Data items:
• • • •

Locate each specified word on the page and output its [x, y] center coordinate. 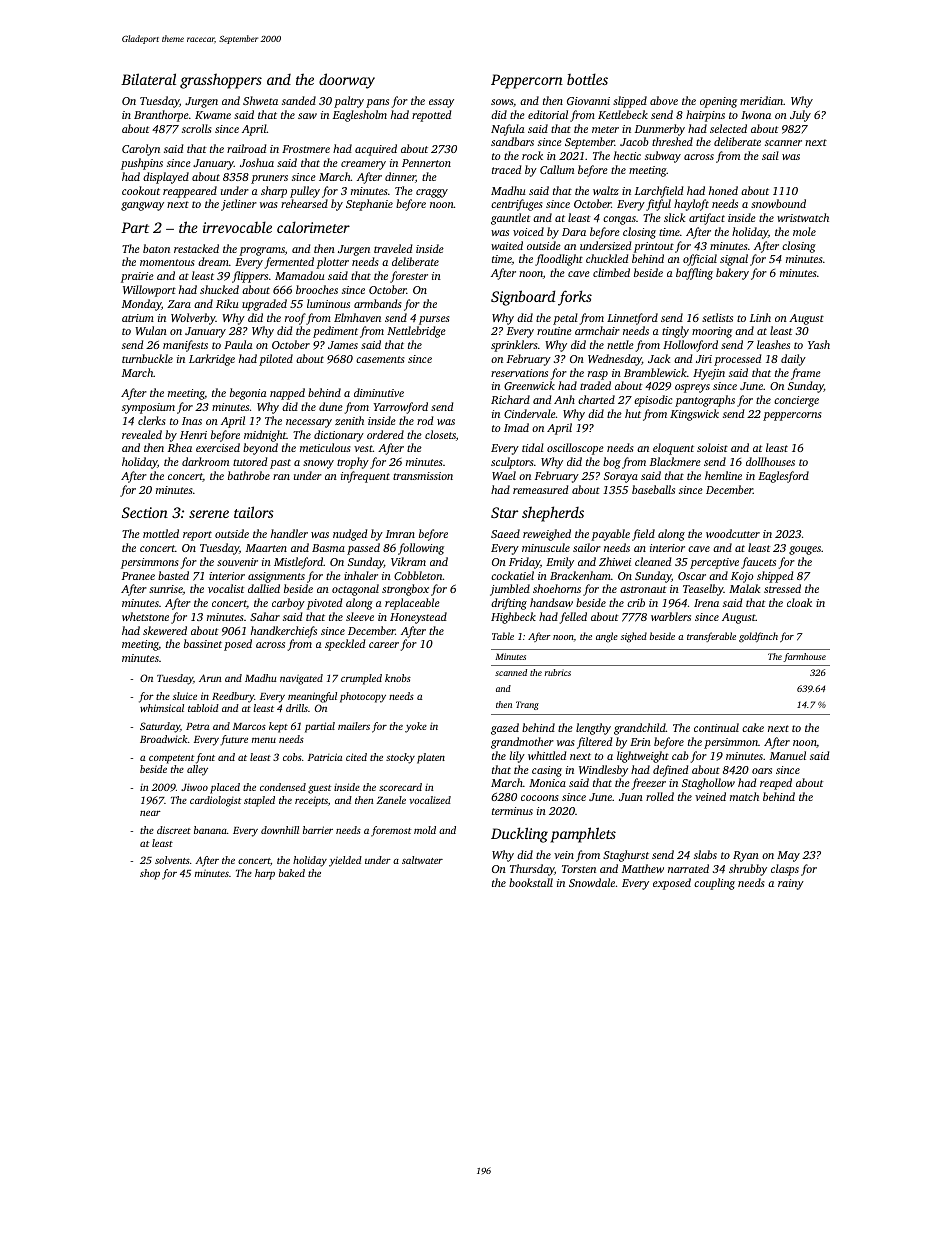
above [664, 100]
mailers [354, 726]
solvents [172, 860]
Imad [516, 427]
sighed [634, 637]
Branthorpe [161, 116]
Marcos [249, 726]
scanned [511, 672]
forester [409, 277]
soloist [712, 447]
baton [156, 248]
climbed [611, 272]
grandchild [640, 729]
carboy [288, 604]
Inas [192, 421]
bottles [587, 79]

• • • •

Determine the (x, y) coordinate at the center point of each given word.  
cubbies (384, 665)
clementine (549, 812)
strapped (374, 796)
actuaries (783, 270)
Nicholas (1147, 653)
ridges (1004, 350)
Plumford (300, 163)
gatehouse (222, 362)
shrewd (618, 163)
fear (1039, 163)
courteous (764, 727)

• • • •

* **Required task**
Express the lines from the one with "Imad [516, 427]" up to and including the one with "bottles [587, 79]" as a Markdown table with columns n and Line, numbering each row and leaving out blank lines.

* **Correct response**
| n | Line |
|---|---|
| 1 | Imad [516, 427] |
| 2 | sighed [634, 637] |
| 3 | Branthorpe [161, 116] |
| 4 | Marcos [249, 726] |
| 5 | scanned [511, 672] |
| 6 | forester [409, 277] |
| 7 | soloist [712, 447] |
| 8 | baton [156, 248] |
| 9 | climbed [611, 272] |
| 10 | grandchild [640, 729] |
| 11 | carboy [288, 604] |
| 12 | Inas [192, 421] |
| 13 | bottles [587, 79] |